┏━━

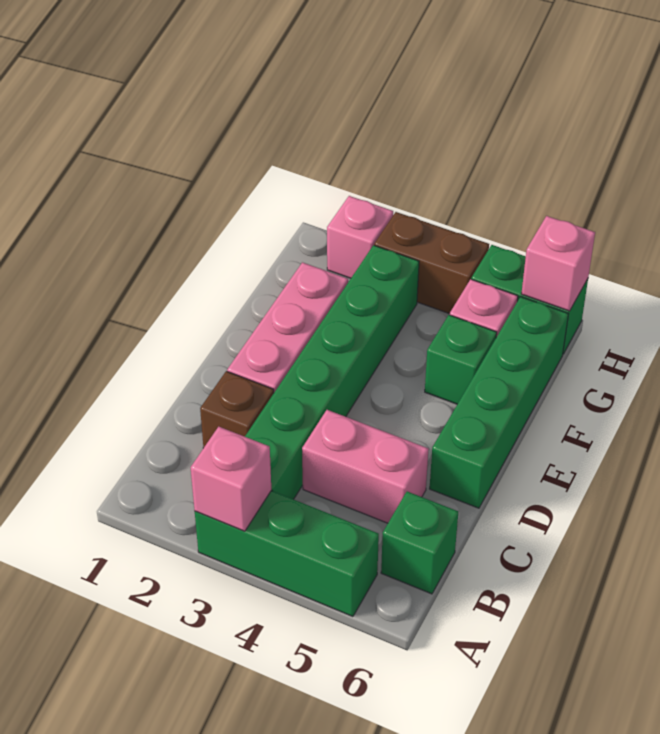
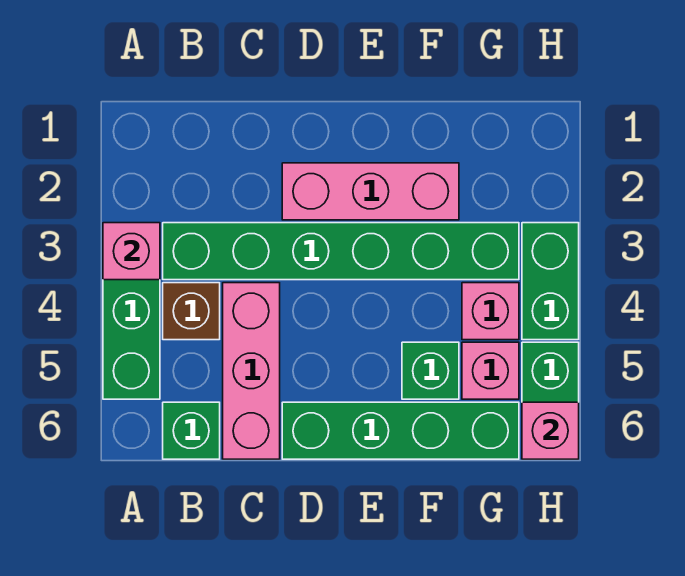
brown brick C2 level 1 -> brown brick B4 level 1
pink brick C4:C5 level 1 -> pink brick C4:C6 level 1
pink brick H2 level 1 -> pink brick G4 level 1
brown brick H3:H4 level 1 -> green brick H3:H4 level 1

┗━━

● What the task requires:
Starting with the line that contains "pink brick C4:C5", copy each line through the end of the data exactly, and leave out all earlier lines.

● Result:
pink brick C4:C5 level 1 -> pink brick C4:C6 level 1
pink brick H2 level 1 -> pink brick G4 level 1
brown brick H3:H4 level 1 -> green brick H3:H4 level 1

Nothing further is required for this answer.